TO DO ▸ Return each line in the rows below that contains the string "numericTimeSignature".

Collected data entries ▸
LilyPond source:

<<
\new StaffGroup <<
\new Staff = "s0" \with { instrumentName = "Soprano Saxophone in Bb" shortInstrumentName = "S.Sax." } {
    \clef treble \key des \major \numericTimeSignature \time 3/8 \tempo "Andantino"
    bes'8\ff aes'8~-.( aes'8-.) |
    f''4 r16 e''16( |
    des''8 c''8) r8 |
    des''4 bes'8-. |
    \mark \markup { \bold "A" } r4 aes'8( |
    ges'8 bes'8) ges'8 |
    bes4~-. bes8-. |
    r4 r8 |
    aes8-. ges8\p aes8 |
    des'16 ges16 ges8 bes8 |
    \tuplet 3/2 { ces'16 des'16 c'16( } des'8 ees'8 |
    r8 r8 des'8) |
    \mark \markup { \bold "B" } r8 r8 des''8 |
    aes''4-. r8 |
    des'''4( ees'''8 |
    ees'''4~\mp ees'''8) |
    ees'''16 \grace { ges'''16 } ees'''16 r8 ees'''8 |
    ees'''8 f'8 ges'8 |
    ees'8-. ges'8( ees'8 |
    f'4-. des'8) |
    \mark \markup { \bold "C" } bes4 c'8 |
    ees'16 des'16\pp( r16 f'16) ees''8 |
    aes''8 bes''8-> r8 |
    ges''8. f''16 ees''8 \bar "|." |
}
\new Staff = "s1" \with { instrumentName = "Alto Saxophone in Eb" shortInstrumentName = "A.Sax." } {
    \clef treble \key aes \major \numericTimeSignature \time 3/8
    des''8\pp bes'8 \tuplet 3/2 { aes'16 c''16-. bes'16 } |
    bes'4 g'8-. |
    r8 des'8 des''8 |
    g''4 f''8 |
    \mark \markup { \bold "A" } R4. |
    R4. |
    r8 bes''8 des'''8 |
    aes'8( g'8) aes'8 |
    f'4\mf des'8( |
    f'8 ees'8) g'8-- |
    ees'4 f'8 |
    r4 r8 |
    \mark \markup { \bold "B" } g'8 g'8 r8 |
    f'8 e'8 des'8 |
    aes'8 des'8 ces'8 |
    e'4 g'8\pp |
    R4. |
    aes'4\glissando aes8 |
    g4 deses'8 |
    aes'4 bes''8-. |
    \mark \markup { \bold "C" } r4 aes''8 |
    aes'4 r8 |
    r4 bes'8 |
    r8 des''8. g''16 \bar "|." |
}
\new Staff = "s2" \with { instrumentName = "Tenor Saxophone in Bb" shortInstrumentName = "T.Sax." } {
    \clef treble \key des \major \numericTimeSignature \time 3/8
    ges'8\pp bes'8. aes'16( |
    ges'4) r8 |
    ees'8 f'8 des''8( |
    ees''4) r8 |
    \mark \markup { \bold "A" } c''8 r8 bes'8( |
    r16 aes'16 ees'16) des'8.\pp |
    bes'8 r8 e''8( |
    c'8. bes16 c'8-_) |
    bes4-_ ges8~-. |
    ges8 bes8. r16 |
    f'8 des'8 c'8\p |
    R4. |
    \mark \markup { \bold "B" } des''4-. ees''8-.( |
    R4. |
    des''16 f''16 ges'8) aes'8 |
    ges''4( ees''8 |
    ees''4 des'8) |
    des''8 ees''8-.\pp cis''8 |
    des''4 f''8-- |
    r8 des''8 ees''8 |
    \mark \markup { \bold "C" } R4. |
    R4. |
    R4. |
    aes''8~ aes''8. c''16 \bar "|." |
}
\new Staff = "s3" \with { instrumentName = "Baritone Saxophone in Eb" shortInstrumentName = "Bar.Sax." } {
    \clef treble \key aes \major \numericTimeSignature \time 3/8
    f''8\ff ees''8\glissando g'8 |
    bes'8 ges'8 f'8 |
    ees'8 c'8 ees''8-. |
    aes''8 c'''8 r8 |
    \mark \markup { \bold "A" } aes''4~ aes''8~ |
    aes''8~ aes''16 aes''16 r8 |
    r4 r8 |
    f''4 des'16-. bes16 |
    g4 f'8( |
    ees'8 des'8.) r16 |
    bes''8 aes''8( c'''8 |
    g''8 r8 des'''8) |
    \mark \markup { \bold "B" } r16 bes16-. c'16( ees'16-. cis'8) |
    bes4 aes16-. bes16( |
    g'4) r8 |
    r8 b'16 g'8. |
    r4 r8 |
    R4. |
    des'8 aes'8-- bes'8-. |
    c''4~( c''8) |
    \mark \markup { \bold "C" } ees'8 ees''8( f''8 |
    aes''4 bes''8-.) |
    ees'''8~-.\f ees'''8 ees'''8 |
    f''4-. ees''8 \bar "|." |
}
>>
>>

PROBLEM SOLUTION ▸
    \clef treble \key des \major \numericTimeSignature \time 3/8 \tempo "Andantino"
    \clef treble \key aes \major \numericTimeSignature \time 3/8
    \clef treble \key des \major \numericTimeSignature \time 3/8
    \clef treble \key aes \major \numericTimeSignature \time 3/8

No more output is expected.